• [Directions]:
From the entries below, copy each line in which the word "house" occurs.

#### Provided records

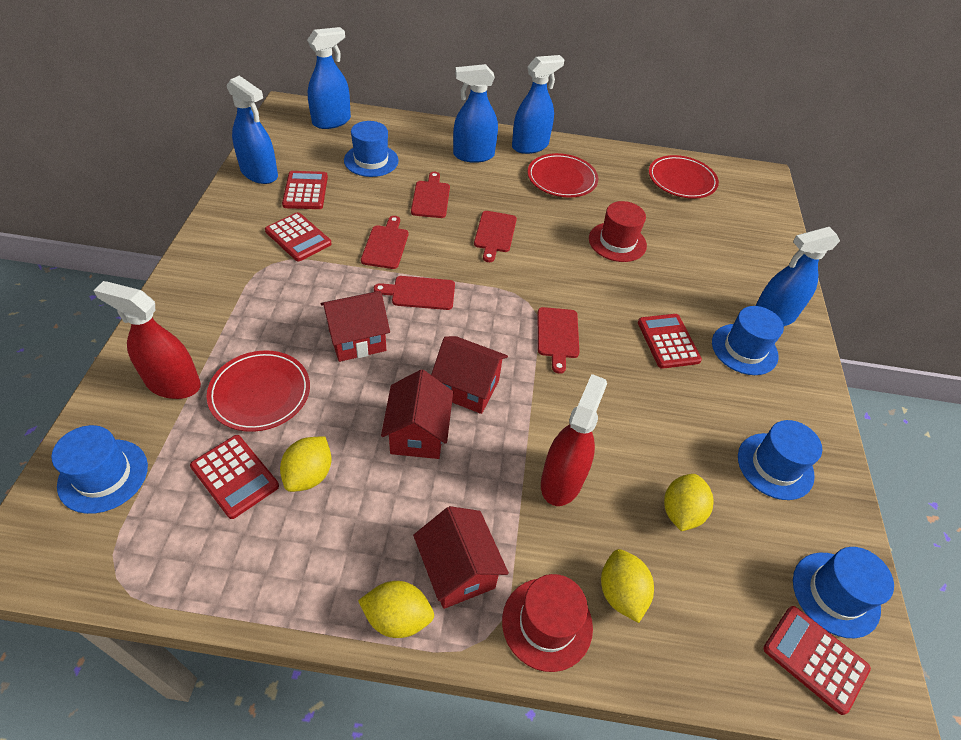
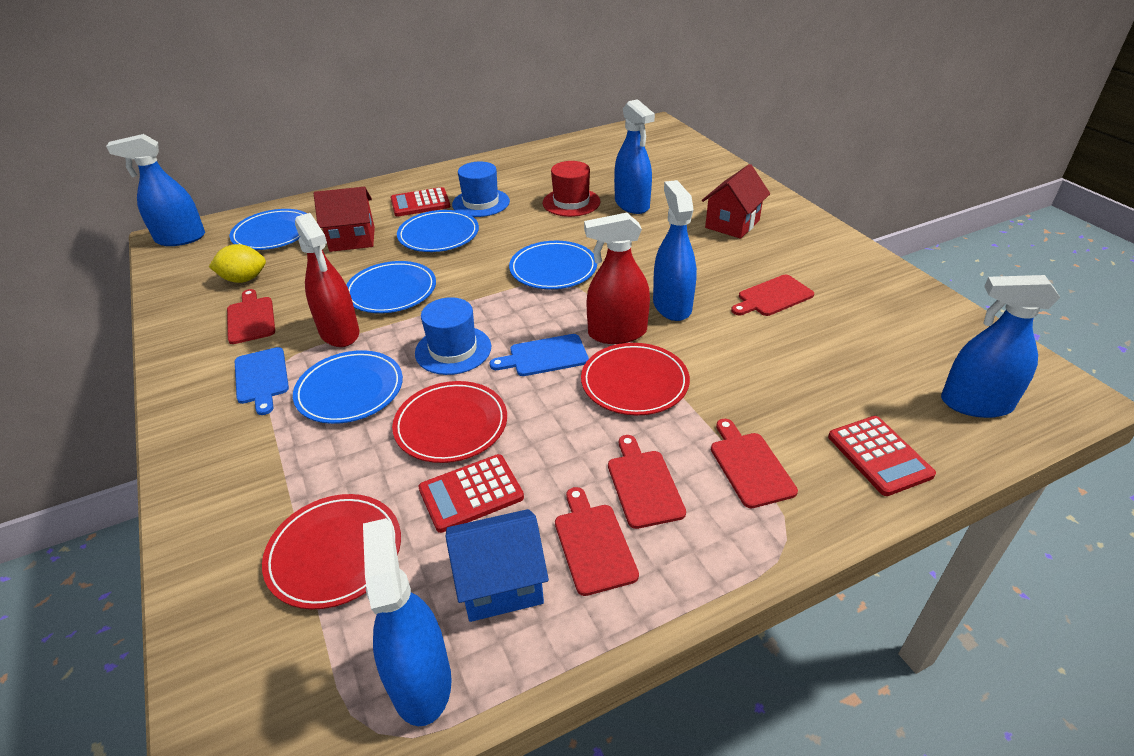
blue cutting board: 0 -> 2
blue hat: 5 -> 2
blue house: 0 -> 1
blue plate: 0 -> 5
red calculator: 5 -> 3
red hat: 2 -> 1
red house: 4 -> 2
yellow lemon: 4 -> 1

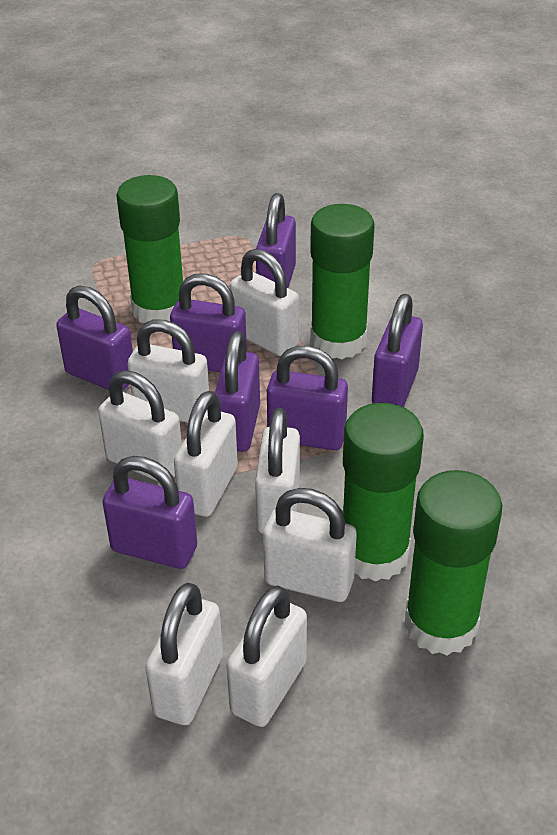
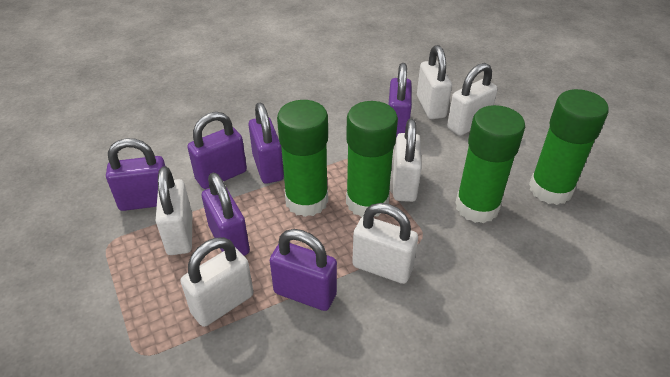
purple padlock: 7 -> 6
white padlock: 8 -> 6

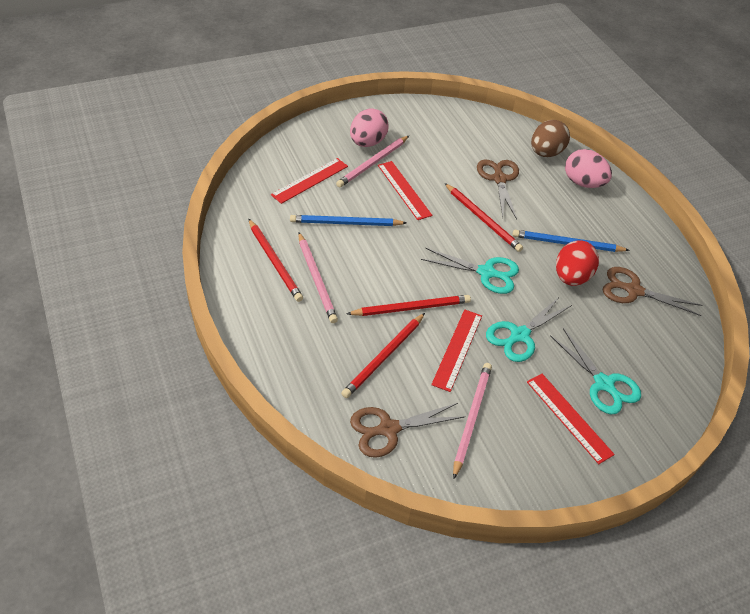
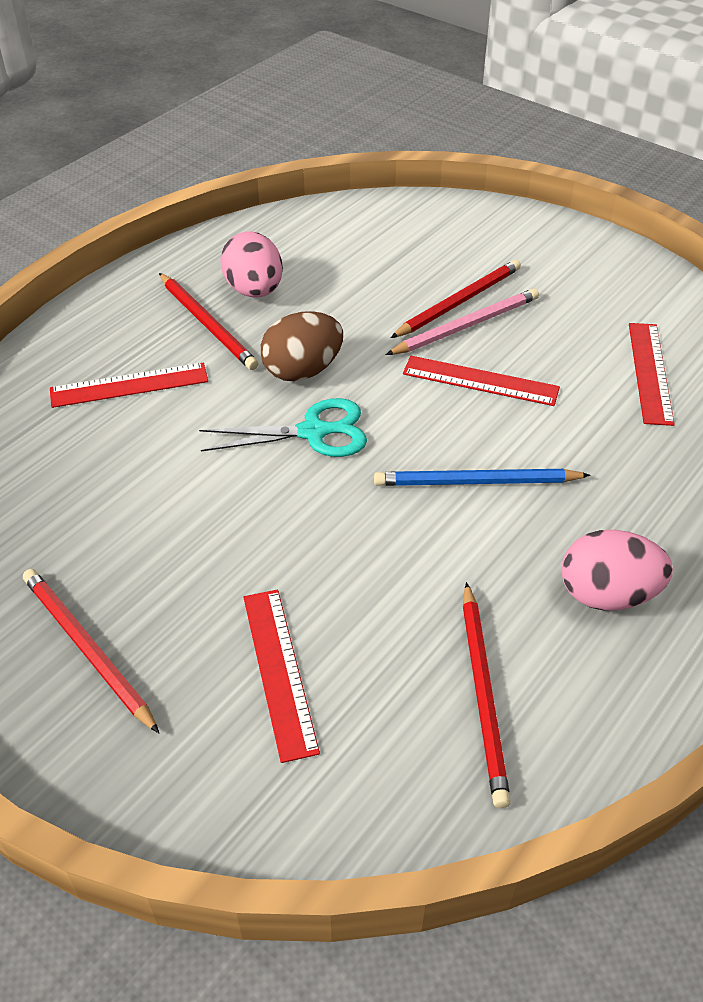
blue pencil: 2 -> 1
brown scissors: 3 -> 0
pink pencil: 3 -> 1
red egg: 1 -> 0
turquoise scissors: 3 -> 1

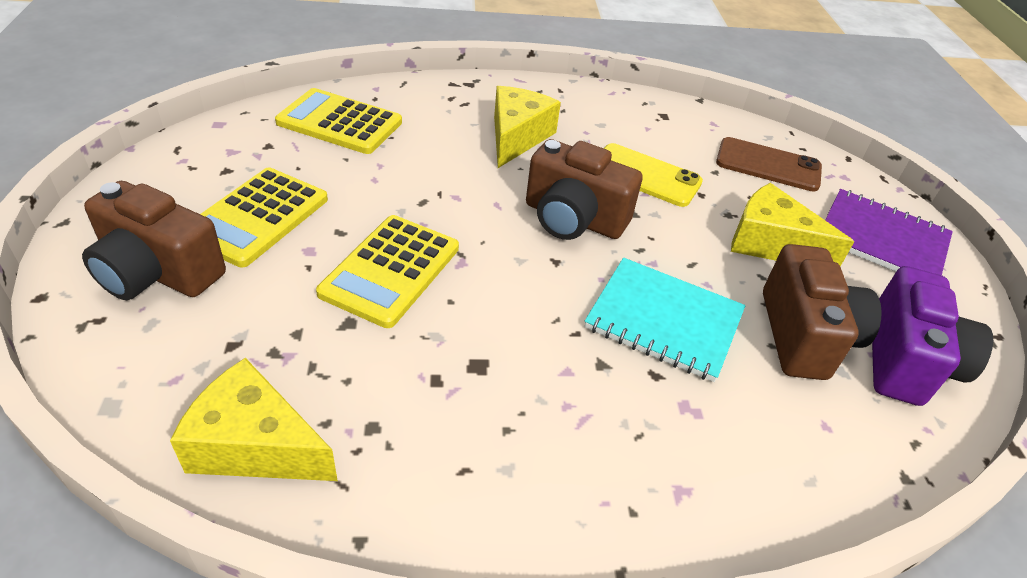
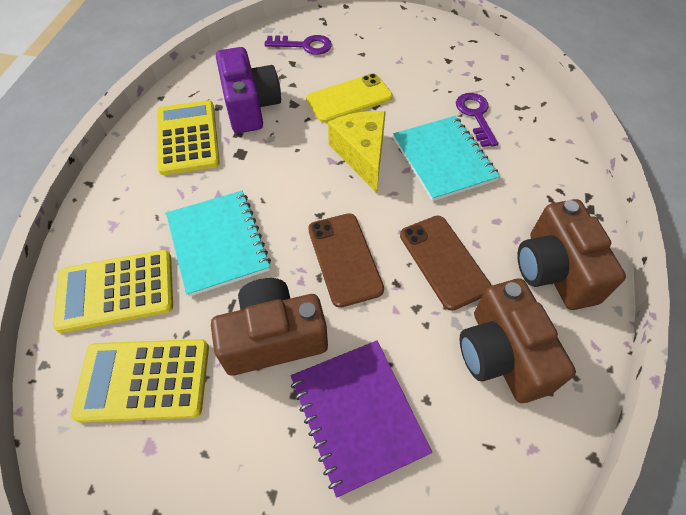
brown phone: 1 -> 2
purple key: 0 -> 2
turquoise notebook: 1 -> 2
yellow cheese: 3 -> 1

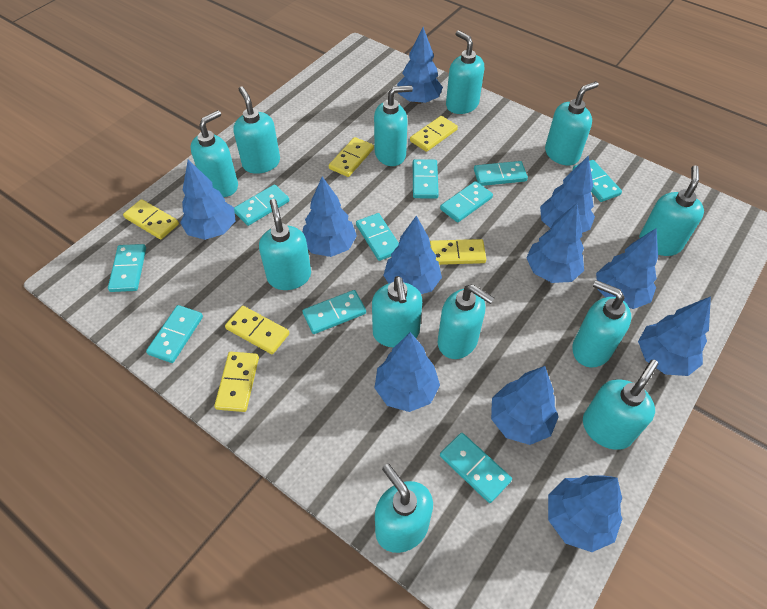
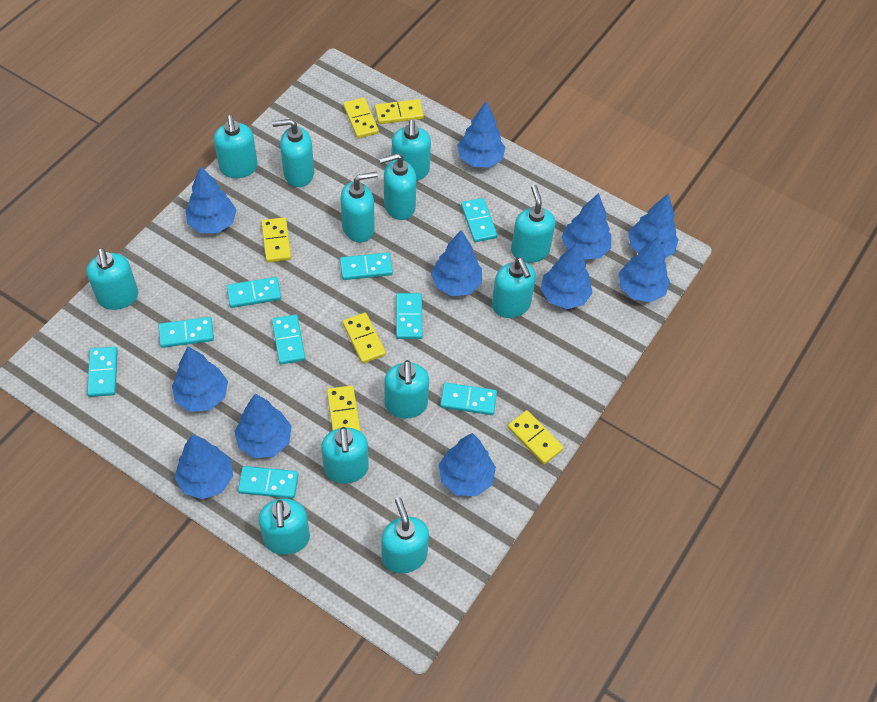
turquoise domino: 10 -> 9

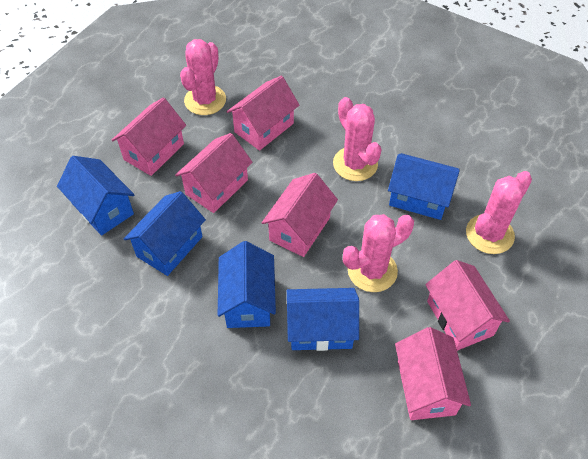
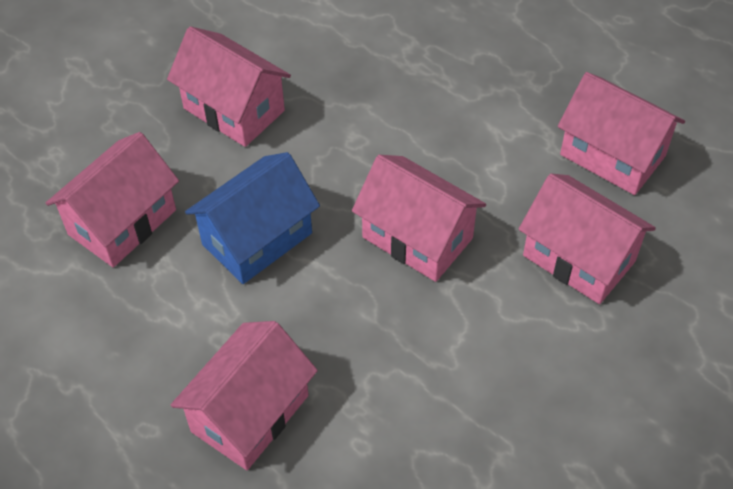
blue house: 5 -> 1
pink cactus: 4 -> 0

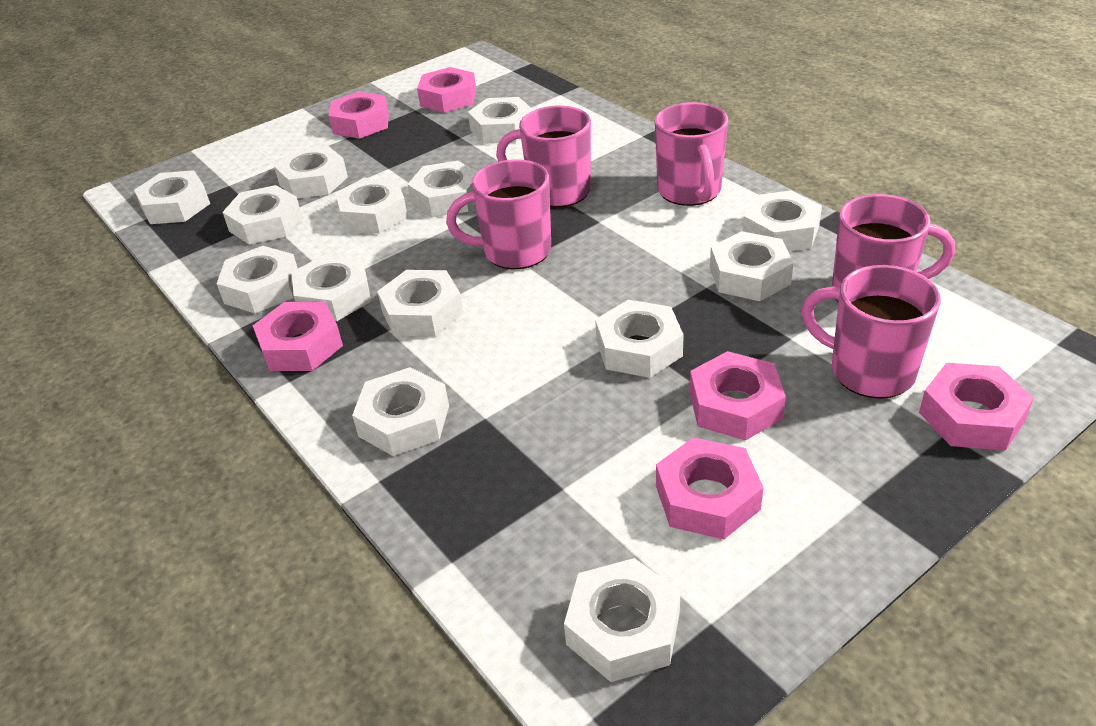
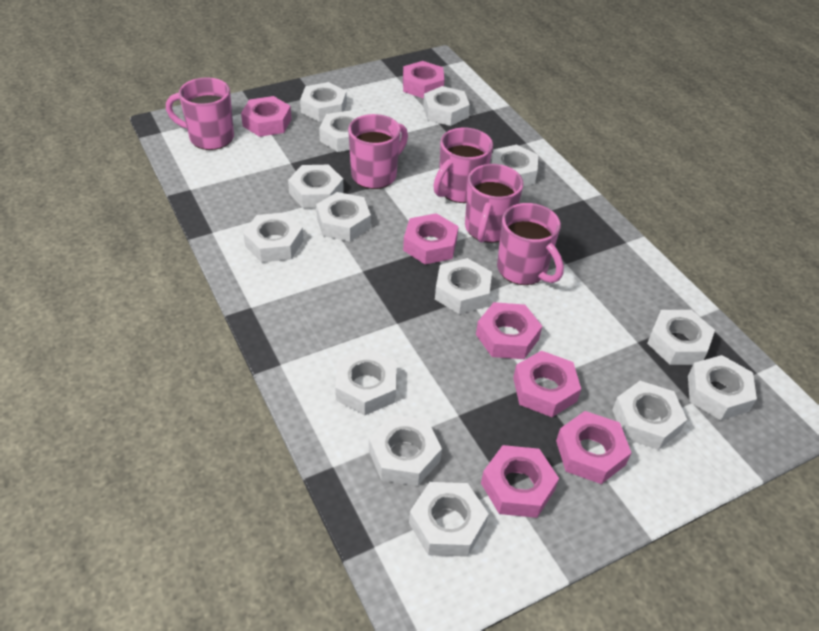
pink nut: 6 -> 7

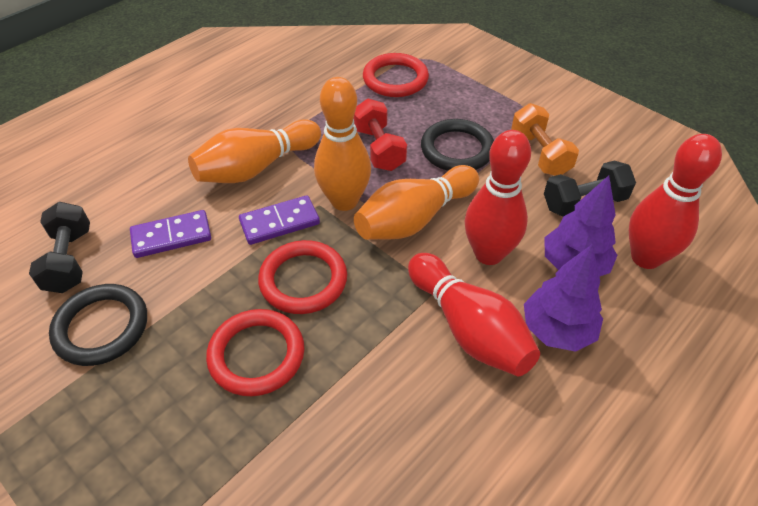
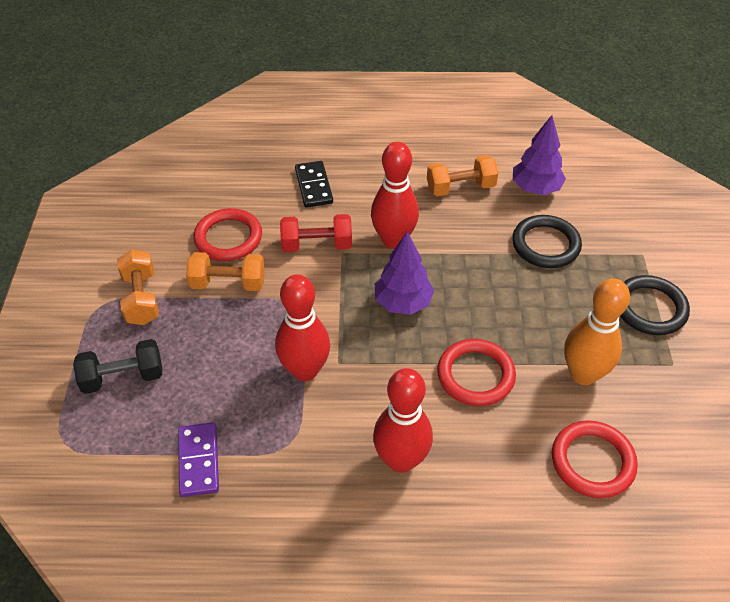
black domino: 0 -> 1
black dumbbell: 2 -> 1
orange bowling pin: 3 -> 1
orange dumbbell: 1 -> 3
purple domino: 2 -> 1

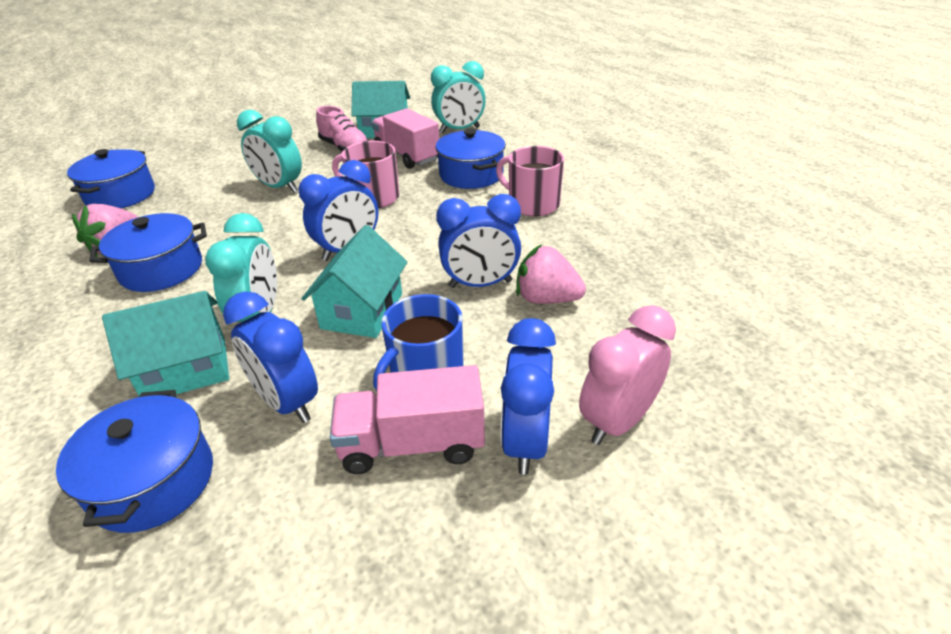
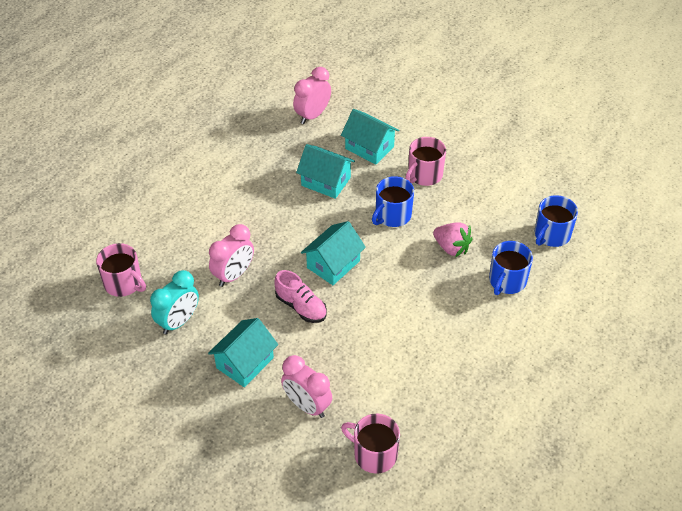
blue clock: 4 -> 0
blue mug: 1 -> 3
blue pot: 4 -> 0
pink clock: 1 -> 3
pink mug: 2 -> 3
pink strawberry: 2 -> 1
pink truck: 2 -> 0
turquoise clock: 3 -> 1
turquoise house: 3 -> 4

########

• [Exercise response]:
blue house: 0 -> 1
red house: 4 -> 2
blue house: 5 -> 1
turquoise house: 3 -> 4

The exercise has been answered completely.